The first line of the entries through the line bearing "red brick A7 level 1 -> red brick E1 level 2": copy these lines exactly and return nothing else.

::: Listed records

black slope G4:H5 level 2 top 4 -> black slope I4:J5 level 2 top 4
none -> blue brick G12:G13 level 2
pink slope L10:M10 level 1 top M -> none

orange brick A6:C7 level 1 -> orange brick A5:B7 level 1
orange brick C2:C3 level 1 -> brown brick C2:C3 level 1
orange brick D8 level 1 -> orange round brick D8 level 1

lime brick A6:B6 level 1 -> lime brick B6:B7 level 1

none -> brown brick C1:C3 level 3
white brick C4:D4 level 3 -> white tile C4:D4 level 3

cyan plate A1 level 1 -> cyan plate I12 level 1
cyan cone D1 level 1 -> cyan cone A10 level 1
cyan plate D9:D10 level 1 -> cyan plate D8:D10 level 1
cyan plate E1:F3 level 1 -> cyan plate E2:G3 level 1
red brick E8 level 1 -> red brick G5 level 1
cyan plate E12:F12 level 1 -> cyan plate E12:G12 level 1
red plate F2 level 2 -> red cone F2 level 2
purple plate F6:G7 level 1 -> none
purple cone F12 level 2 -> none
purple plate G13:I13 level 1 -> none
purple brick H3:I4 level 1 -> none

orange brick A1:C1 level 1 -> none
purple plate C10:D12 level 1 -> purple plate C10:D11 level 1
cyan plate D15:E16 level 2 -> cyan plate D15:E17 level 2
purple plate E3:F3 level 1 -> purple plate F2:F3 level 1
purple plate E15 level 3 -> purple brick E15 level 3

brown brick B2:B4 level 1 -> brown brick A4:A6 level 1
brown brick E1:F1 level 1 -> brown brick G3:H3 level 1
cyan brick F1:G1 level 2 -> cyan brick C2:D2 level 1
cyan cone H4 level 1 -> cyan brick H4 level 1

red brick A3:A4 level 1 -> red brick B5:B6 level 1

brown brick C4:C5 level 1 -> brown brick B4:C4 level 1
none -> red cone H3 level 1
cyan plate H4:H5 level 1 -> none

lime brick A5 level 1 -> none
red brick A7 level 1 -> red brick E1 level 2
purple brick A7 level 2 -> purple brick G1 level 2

::::::

§ Result of the task:
black slope G4:H5 level 2 top 4 -> black slope I4:J5 level 2 top 4
none -> blue brick G12:G13 level 2
pink slope L10:M10 level 1 top M -> none

orange brick A6:C7 level 1 -> orange brick A5:B7 level 1
orange brick C2:C3 level 1 -> brown brick C2:C3 level 1
orange brick D8 level 1 -> orange round brick D8 level 1

lime brick A6:B6 level 1 -> lime brick B6:B7 level 1

none -> brown brick C1:C3 level 3
white brick C4:D4 level 3 -> white tile C4:D4 level 3

cyan plate A1 level 1 -> cyan plate I12 level 1
cyan cone D1 level 1 -> cyan cone A10 level 1
cyan plate D9:D10 level 1 -> cyan plate D8:D10 level 1
cyan plate E1:F3 level 1 -> cyan plate E2:G3 level 1
red brick E8 level 1 -> red brick G5 level 1
cyan plate E12:F12 level 1 -> cyan plate E12:G12 level 1
red plate F2 level 2 -> red cone F2 level 2
purple plate F6:G7 level 1 -> none
purple cone F12 level 2 -> none
purple plate G13:I13 level 1 -> none
purple brick H3:I4 level 1 -> none

orange brick A1:C1 level 1 -> none
purple plate C10:D12 level 1 -> purple plate C10:D11 level 1
cyan plate D15:E16 level 2 -> cyan plate D15:E17 level 2
purple plate E3:F3 level 1 -> purple plate F2:F3 level 1
purple plate E15 level 3 -> purple brick E15 level 3

brown brick B2:B4 level 1 -> brown brick A4:A6 level 1
brown brick E1:F1 level 1 -> brown brick G3:H3 level 1
cyan brick F1:G1 level 2 -> cyan brick C2:D2 level 1
cyan cone H4 level 1 -> cyan brick H4 level 1

red brick A3:A4 level 1 -> red brick B5:B6 level 1

brown brick C4:C5 level 1 -> brown brick B4:C4 level 1
none -> red cone H3 level 1
cyan plate H4:H5 level 1 -> none

lime brick A5 level 1 -> none
red brick A7 level 1 -> red brick E1 level 2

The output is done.